### What to produce
Examine the records below and count how many lines contain the string "none". Give only the number.

### Data under study
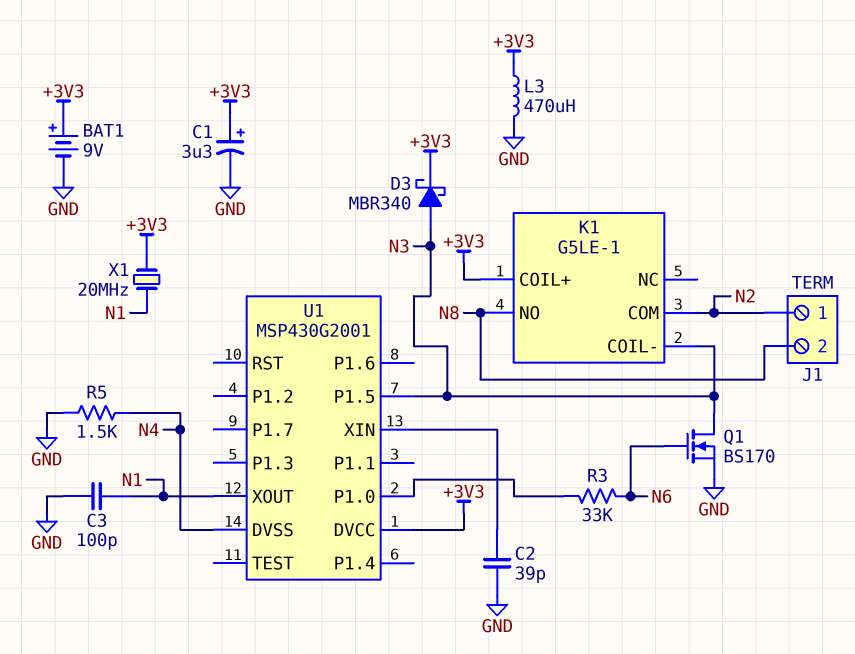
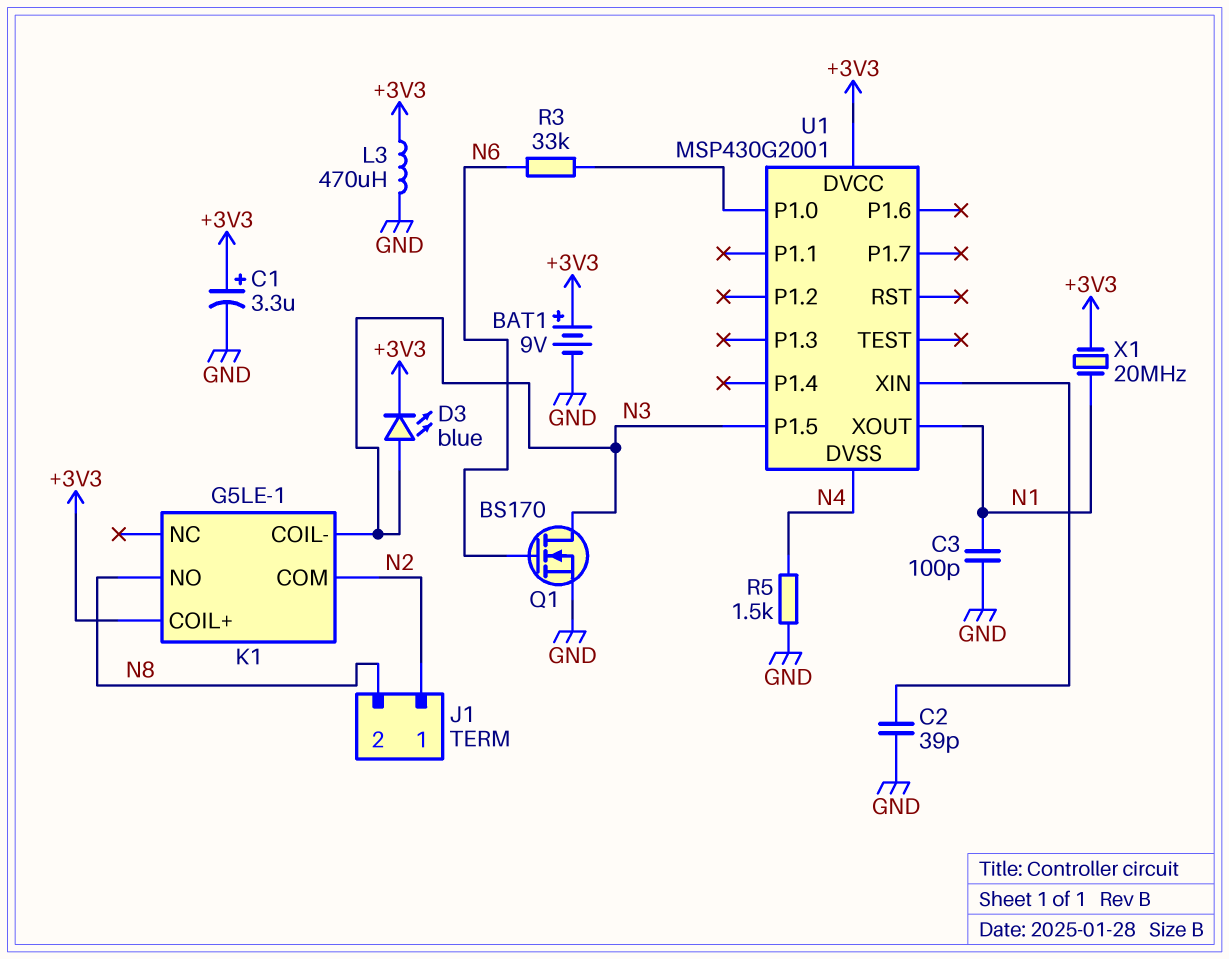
D3: schottky MBR340 (A N3, K +3V3) -> LED blue (A N3, K +3V3)

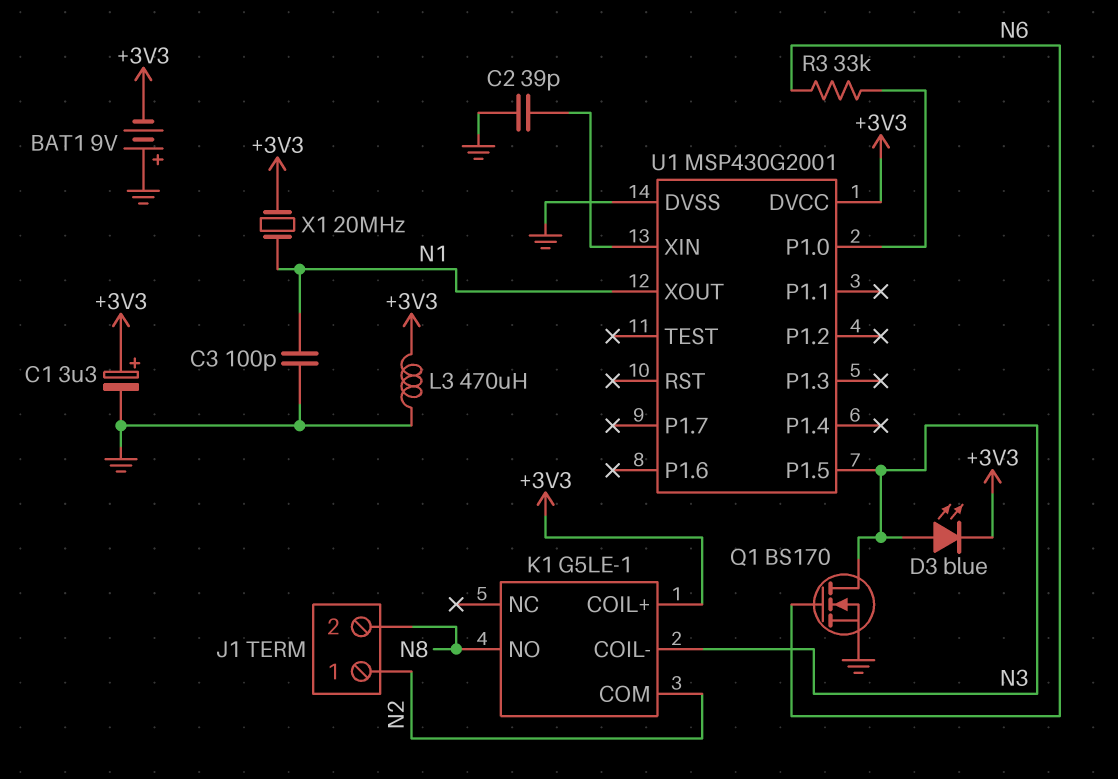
BAT1: 9V (plus +3V3, minus GND) -> 9V (plus GND, minus +3V3)
R5: 1.5k (GND, N4) -> none
U1 pin DVSS: N4 -> GND

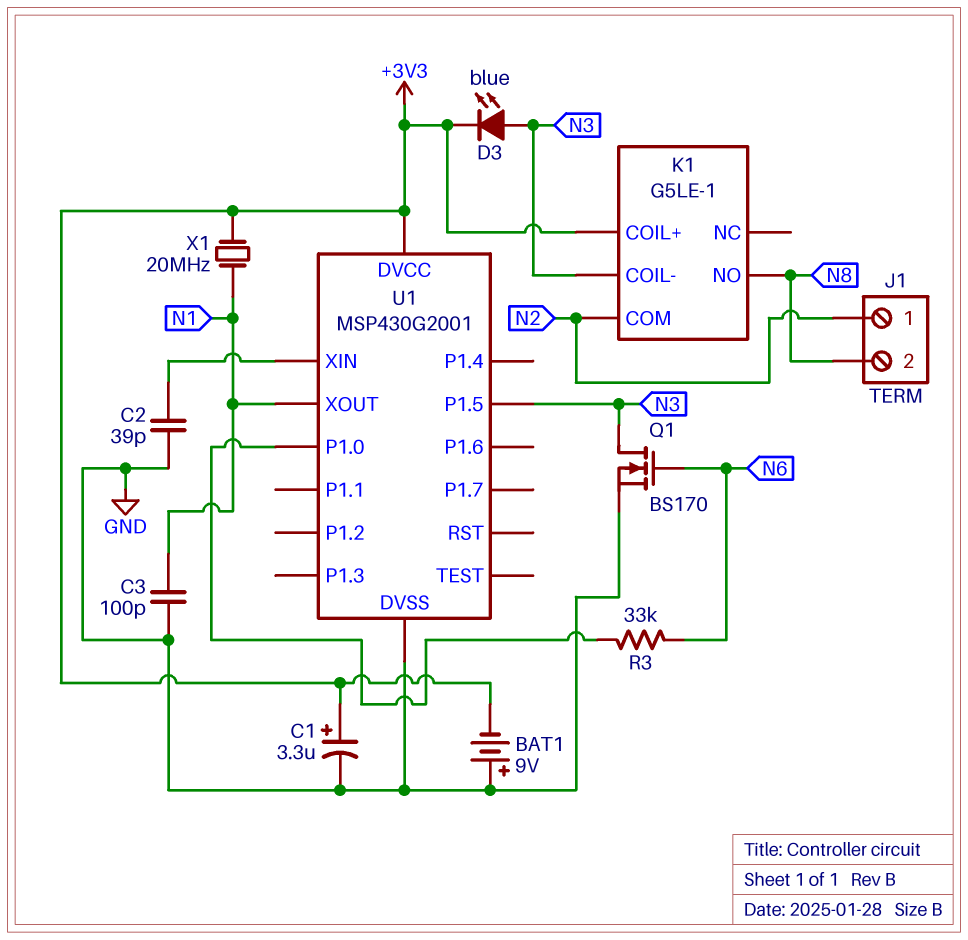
L3: 470uH (+3V3, GND) -> none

### Solution for this exercise
2